----- Data under study

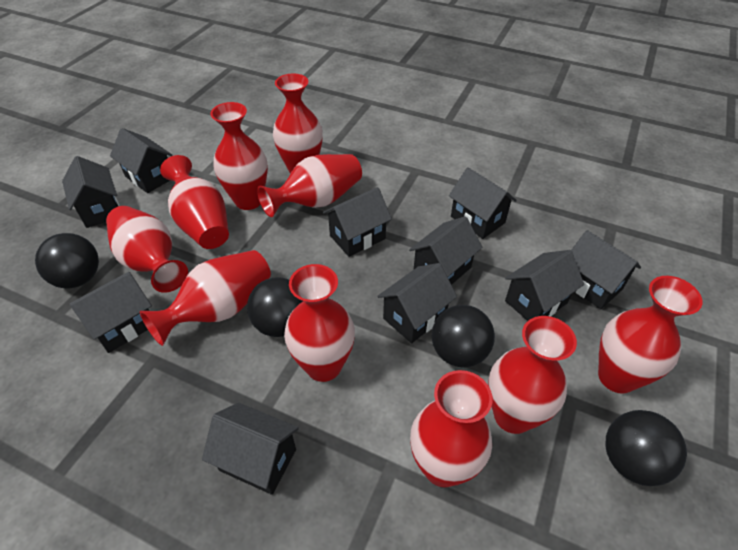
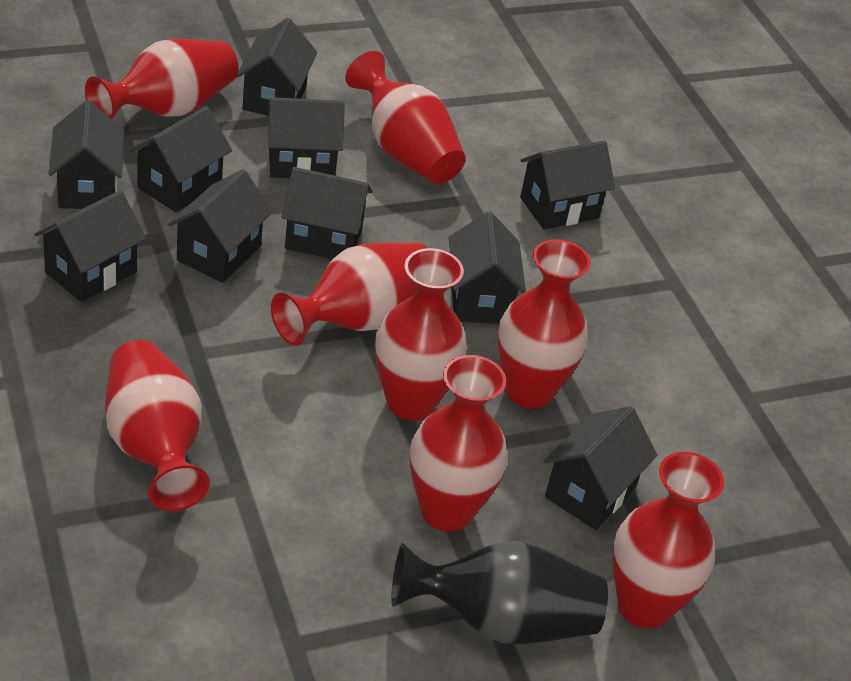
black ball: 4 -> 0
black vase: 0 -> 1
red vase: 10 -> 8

----------
----- Data under study

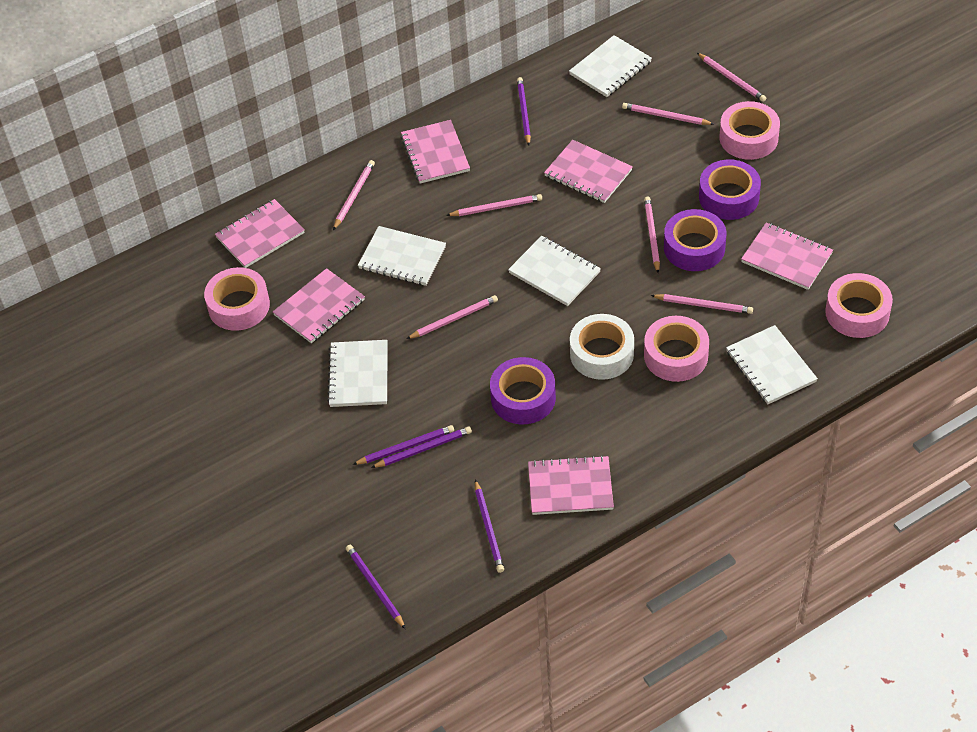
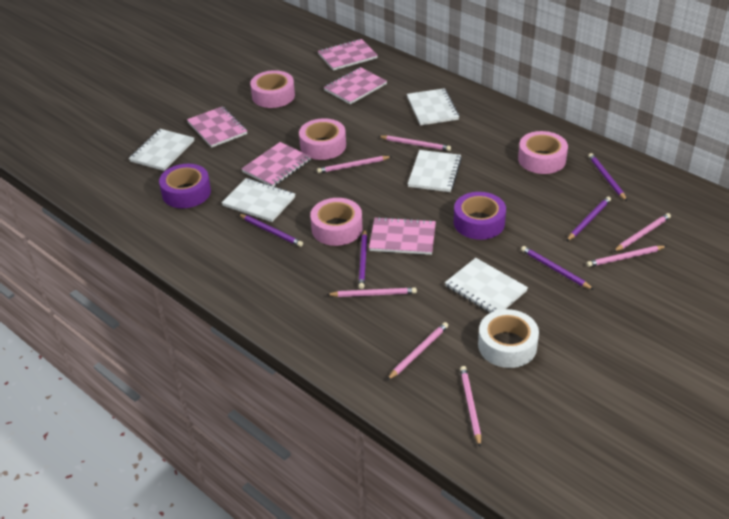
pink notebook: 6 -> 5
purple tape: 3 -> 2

----------
----- Data under study

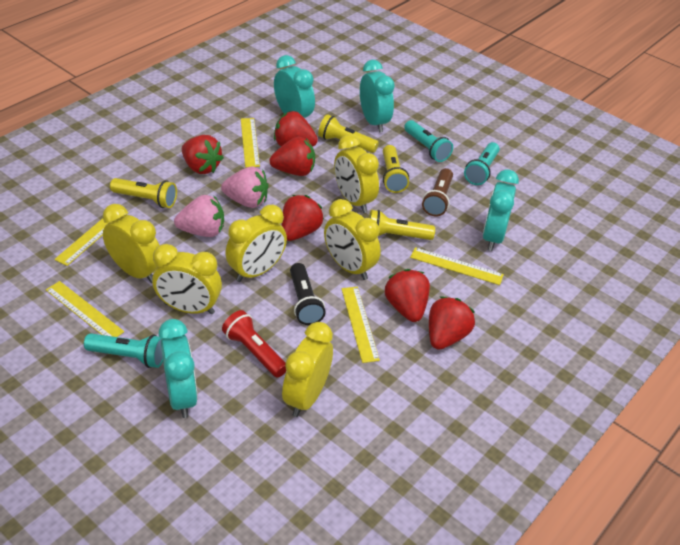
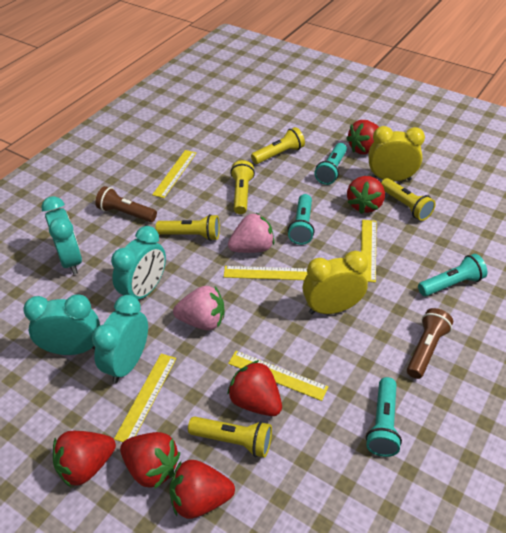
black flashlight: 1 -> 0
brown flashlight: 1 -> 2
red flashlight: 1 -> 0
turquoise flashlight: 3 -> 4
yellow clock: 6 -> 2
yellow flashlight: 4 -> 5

----------

* [Work to be completed]:
Which lines of the listing contain the word "black"? Copy each of them.

* [Result for this exercise]:
black ball: 4 -> 0
black vase: 0 -> 1
black flashlight: 1 -> 0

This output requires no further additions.